◆ WHAT IS EXPECTED: Your output must consist of the records printed verbatim, with the pictures excluded.

◆ INPUT:

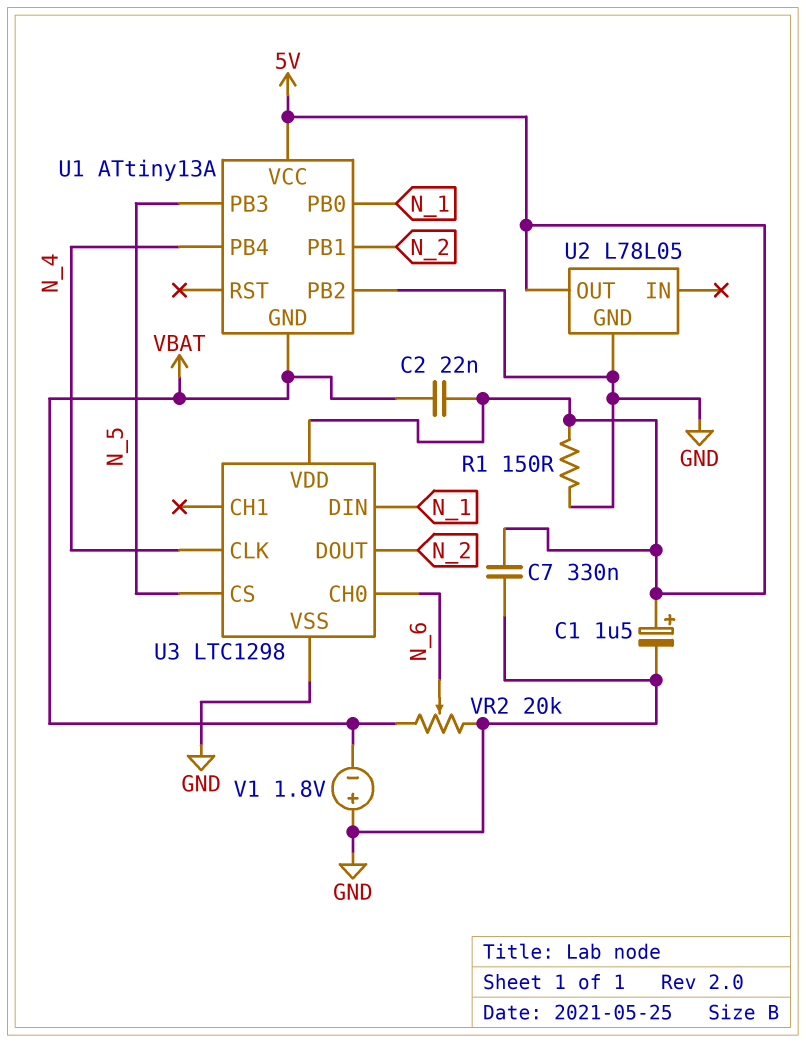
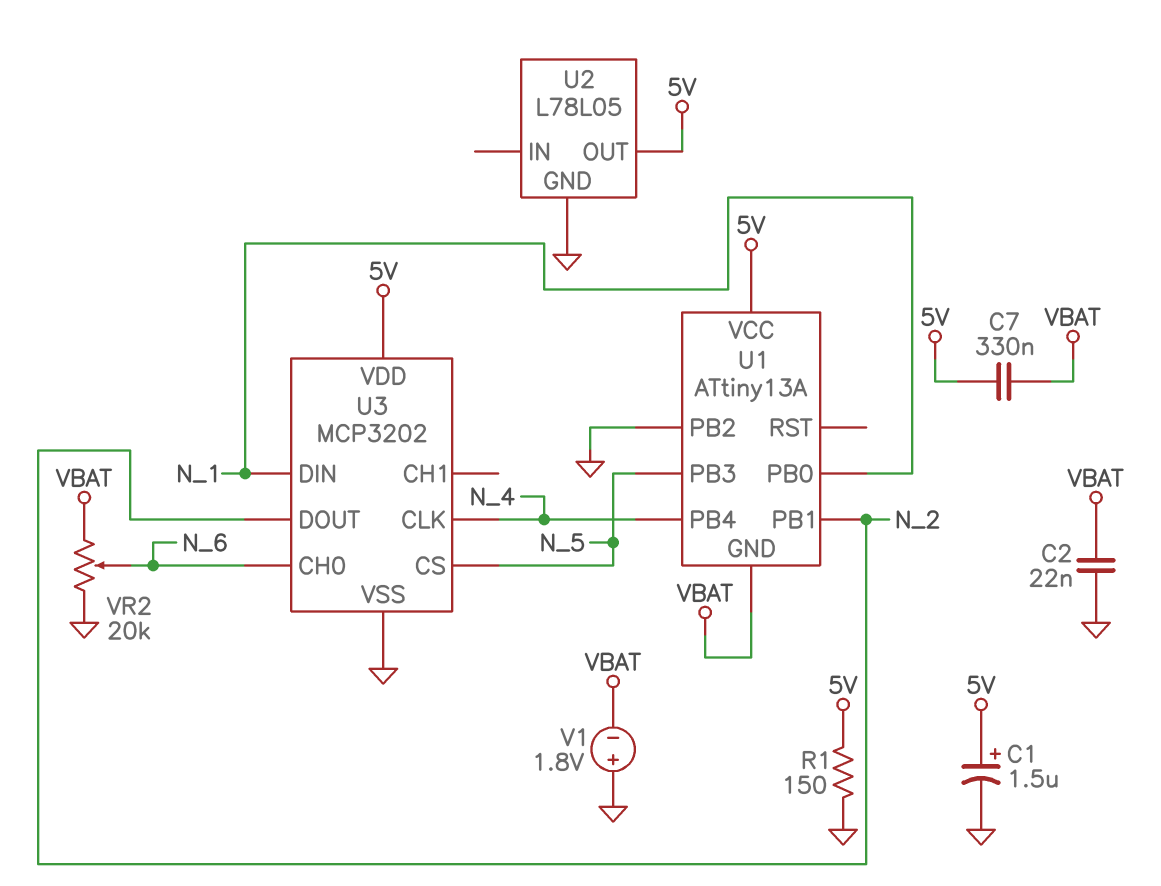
C2: 22nF (5V, VBAT) -> 22nF (GND, VBAT)
C7: 330nF (5V, GND) -> 330nF (5V, VBAT)
U3: LTC1298 -> MCP3202

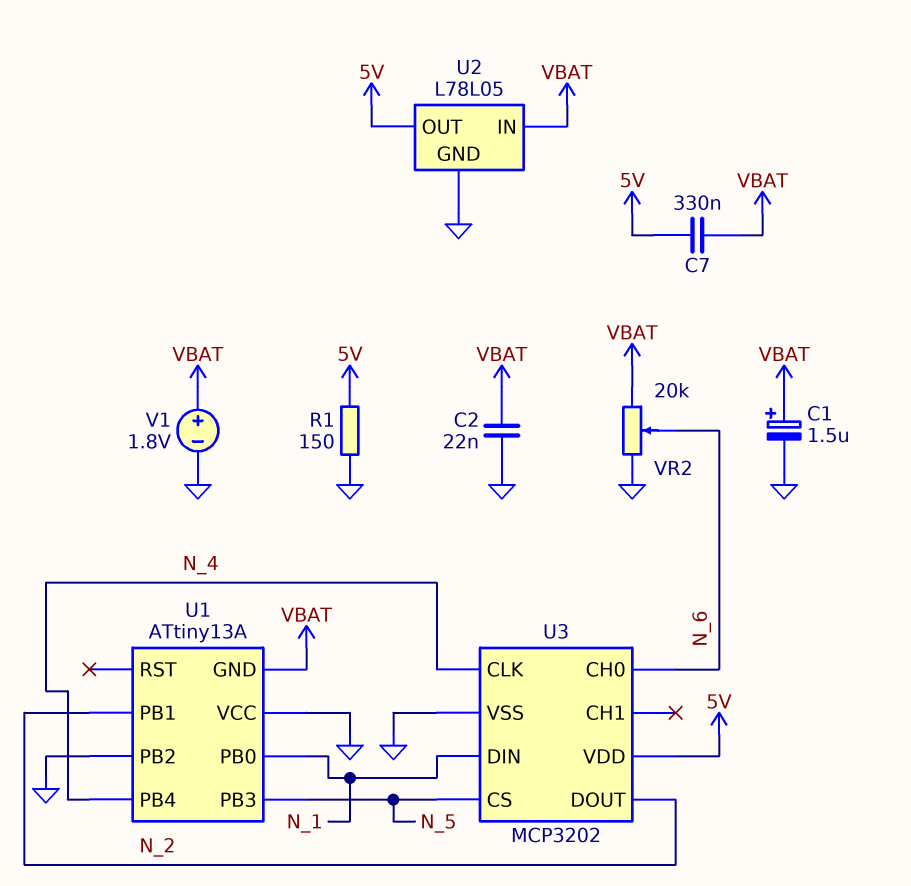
C1: 1.5uF (plus 5V, minus GND) -> 1.5uF (plus VBAT, minus GND)
U1 pin VCC: 5V -> GND
U2 pin IN: none -> VBAT
V1: 1.8V (plus GND, minus VBAT) -> 1.8V (plus VBAT, minus GND)

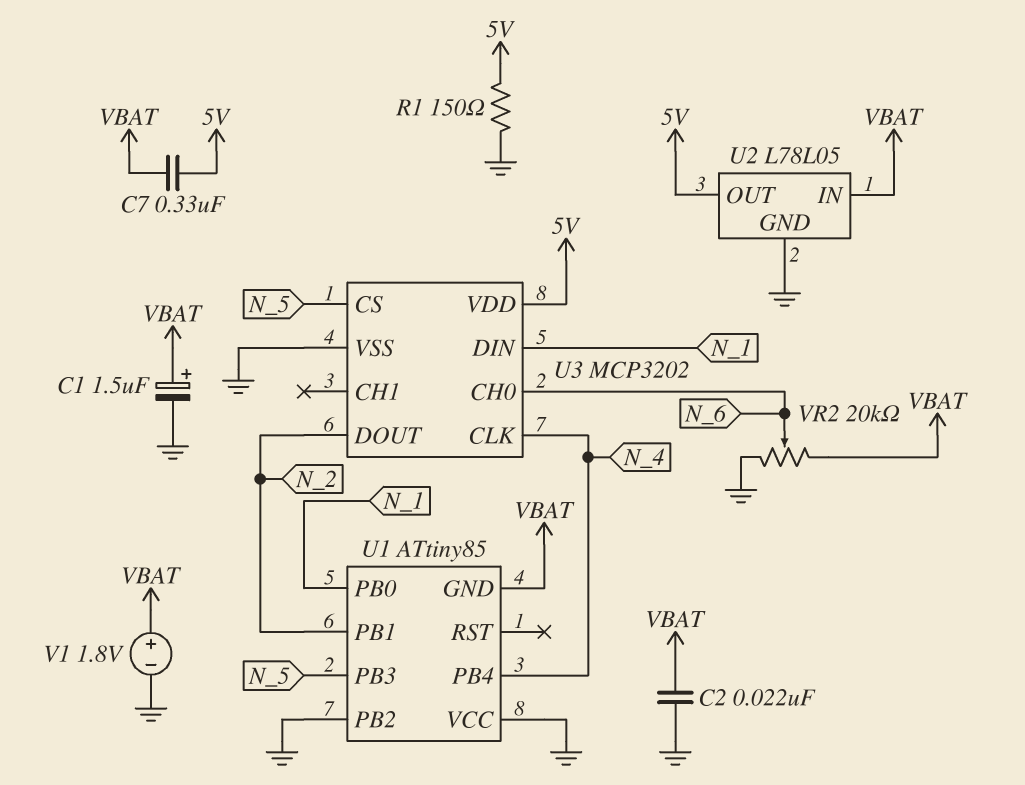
U1: ATtiny13A -> ATtiny85

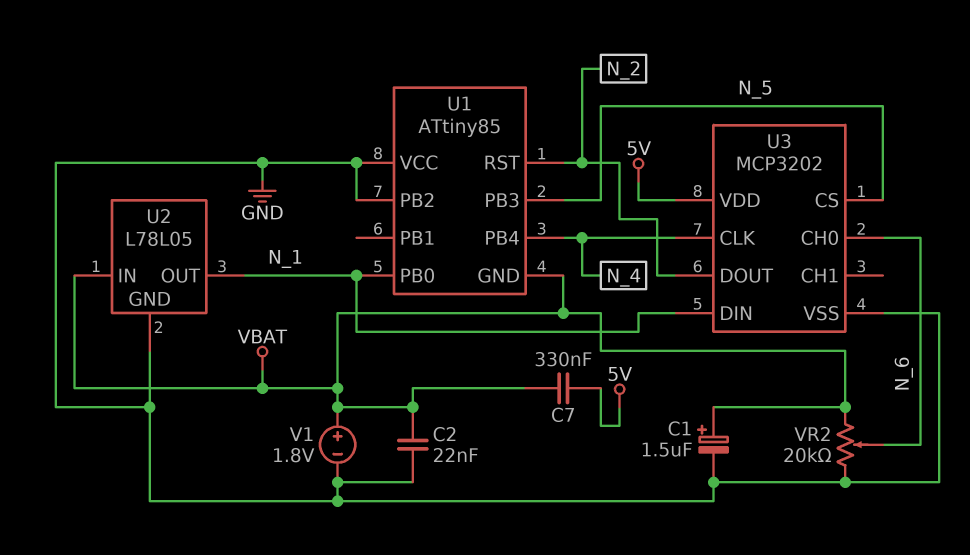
R1: 150 (5V, GND) -> none
U1 pin PB1: N_2 -> none
U1 pin RST: none -> N_2
U2 pin OUT: 5V -> N_1

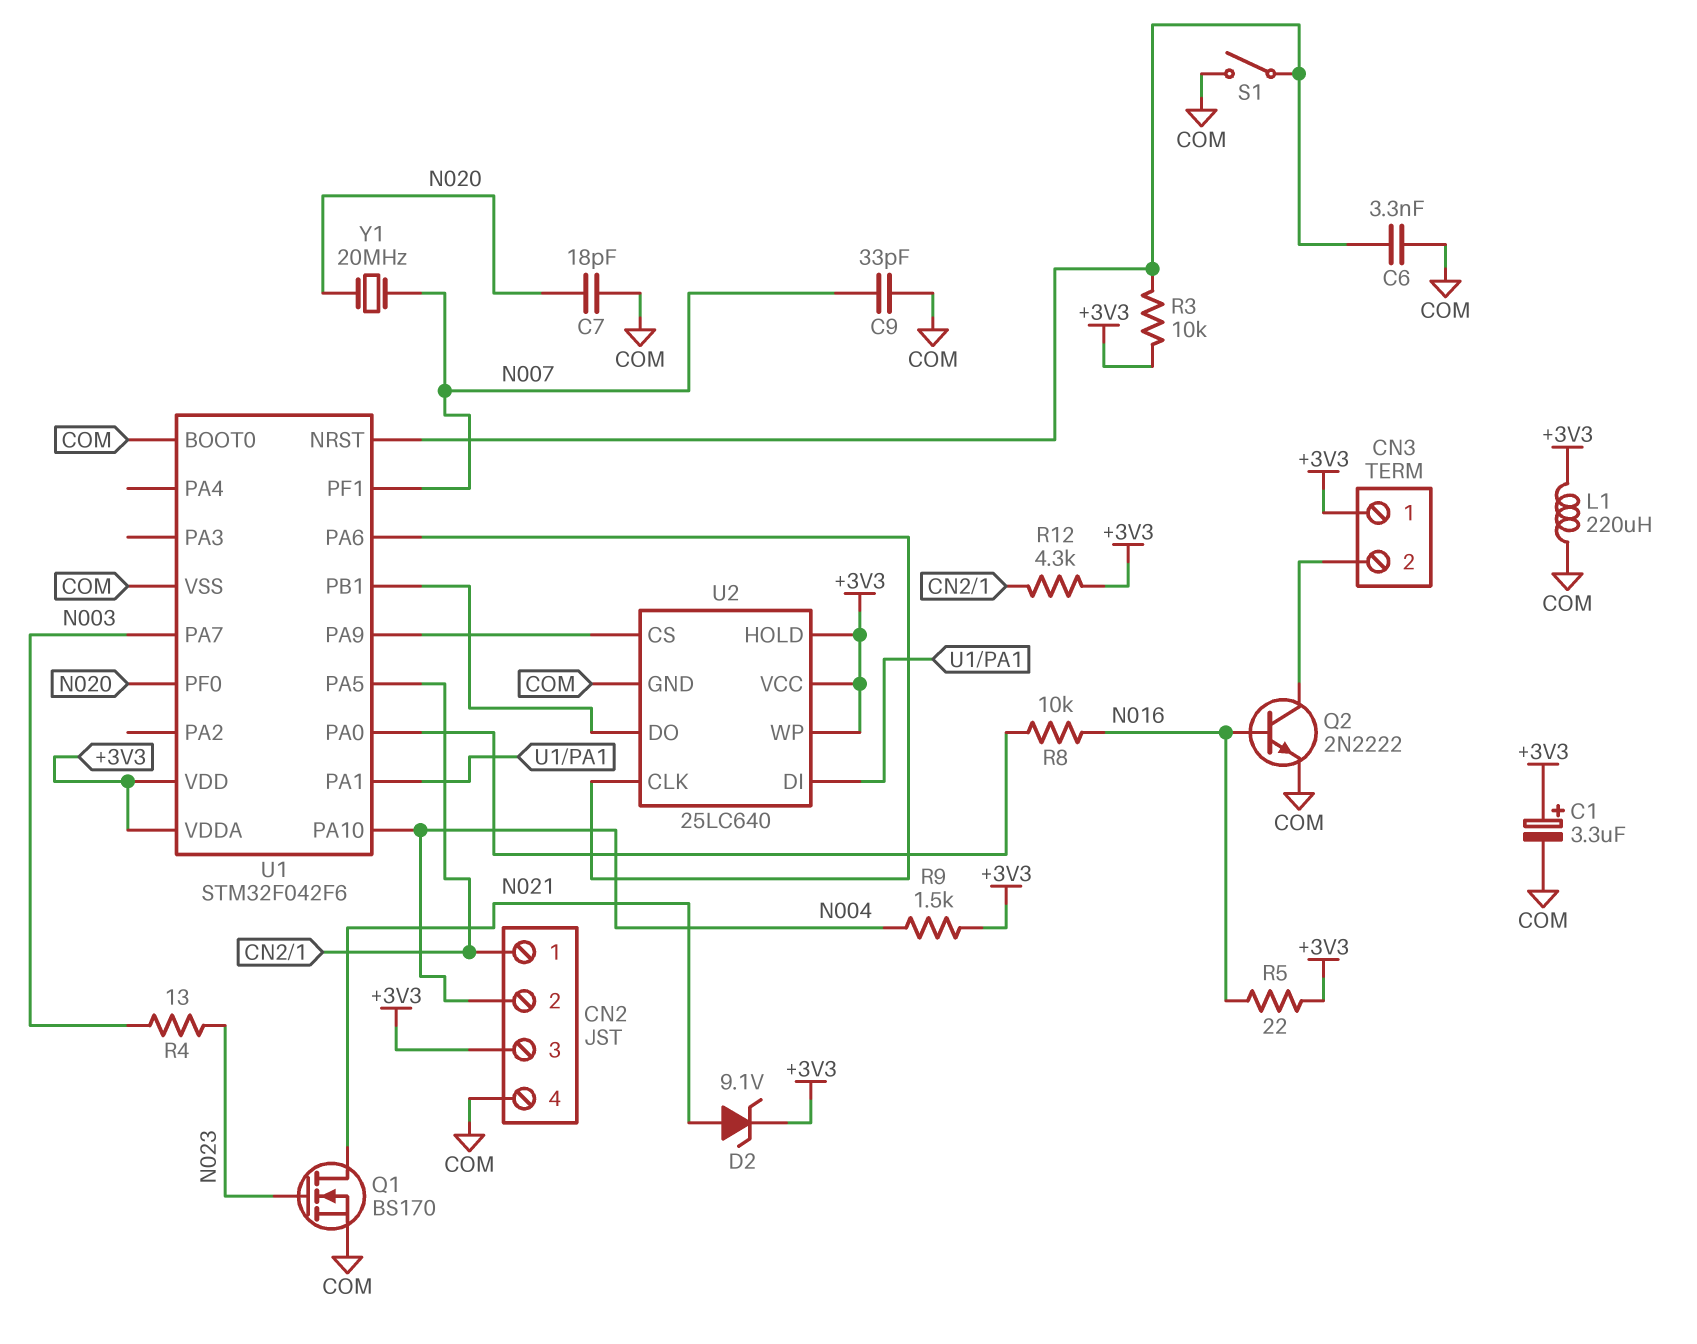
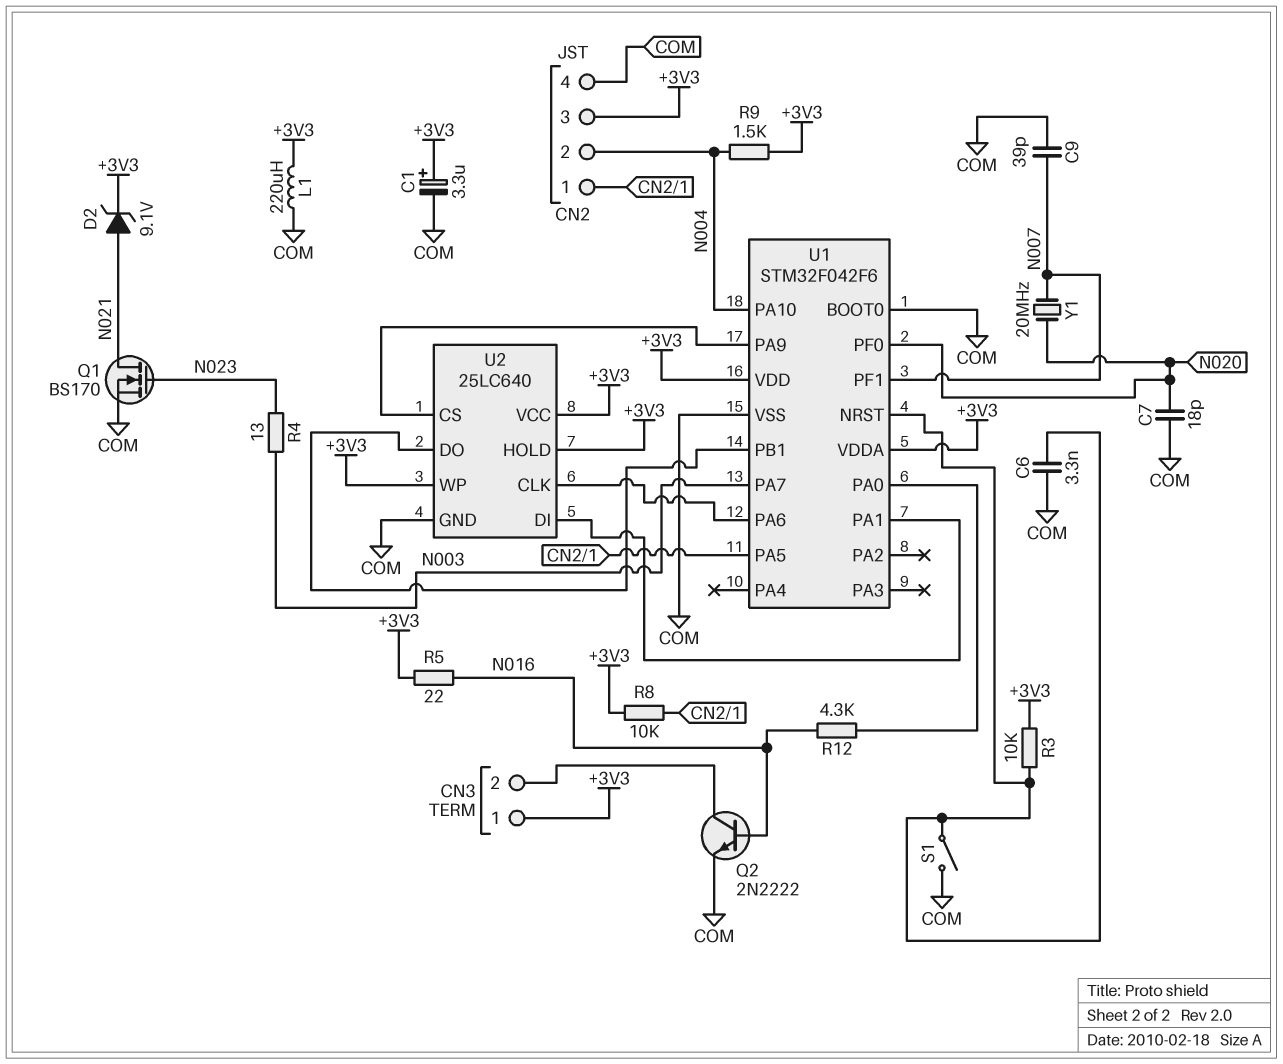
C9: 33pF (COM, N007) -> 39pF (COM, N007)
R8: 10k (N016, U1/PA0) -> 10k (+3V3, CN2/1)
R12: 4.3k (+3V3, CN2/1) -> 4.3k (N016, U1/PA0)

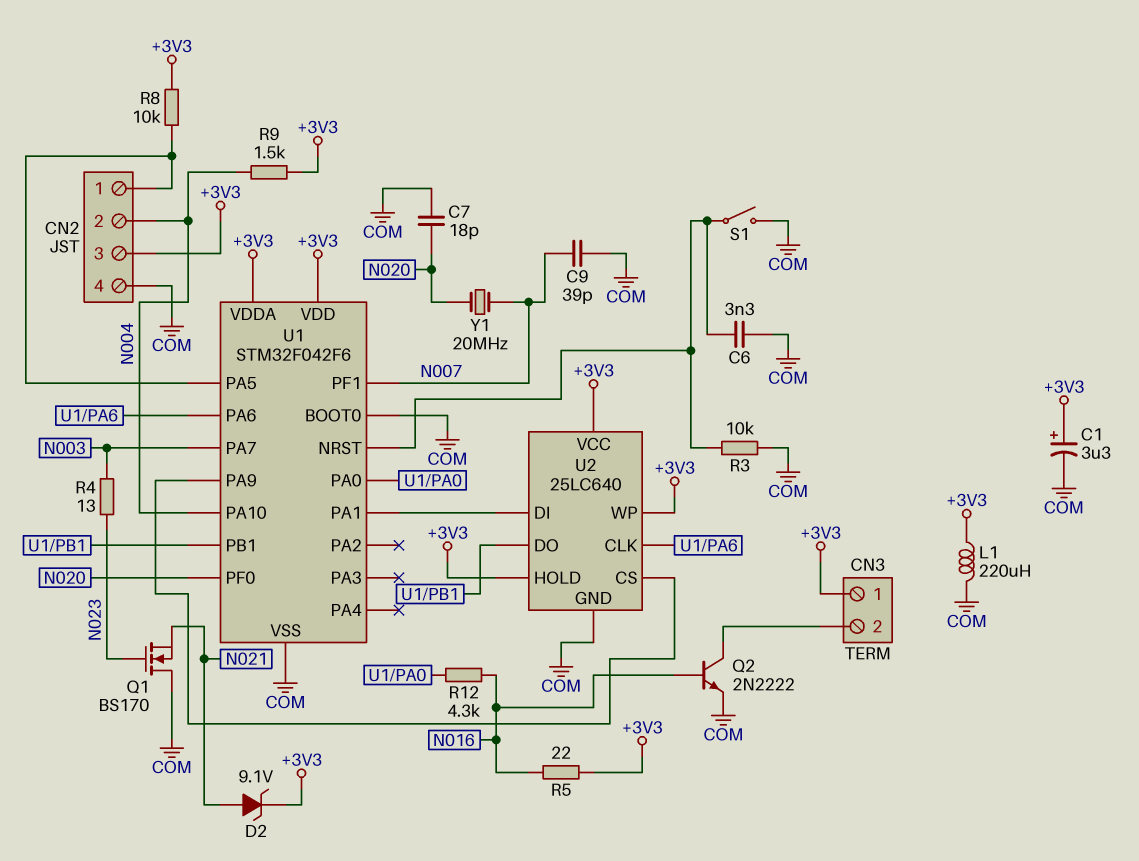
Q1: NMOS BS170 (G N023, D N021, S COM) -> NMOS BS170 (G N023, D COM, S N021)
R3: 10k (+3V3, U1/NRST) -> 10k (COM, U1/NRST)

◆ OUTPUT BELOW:
C2: 22nF (5V, VBAT) -> 22nF (GND, VBAT)
C7: 330nF (5V, GND) -> 330nF (5V, VBAT)
U3: LTC1298 -> MCP3202

C1: 1.5uF (plus 5V, minus GND) -> 1.5uF (plus VBAT, minus GND)
U1 pin VCC: 5V -> GND
U2 pin IN: none -> VBAT
V1: 1.8V (plus GND, minus VBAT) -> 1.8V (plus VBAT, minus GND)

U1: ATtiny13A -> ATtiny85

R1: 150 (5V, GND) -> none
U1 pin PB1: N_2 -> none
U1 pin RST: none -> N_2
U2 pin OUT: 5V -> N_1

C9: 33pF (COM, N007) -> 39pF (COM, N007)
R8: 10k (N016, U1/PA0) -> 10k (+3V3, CN2/1)
R12: 4.3k (+3V3, CN2/1) -> 4.3k (N016, U1/PA0)

Q1: NMOS BS170 (G N023, D N021, S COM) -> NMOS BS170 (G N023, D COM, S N021)
R3: 10k (+3V3, U1/NRST) -> 10k (COM, U1/NRST)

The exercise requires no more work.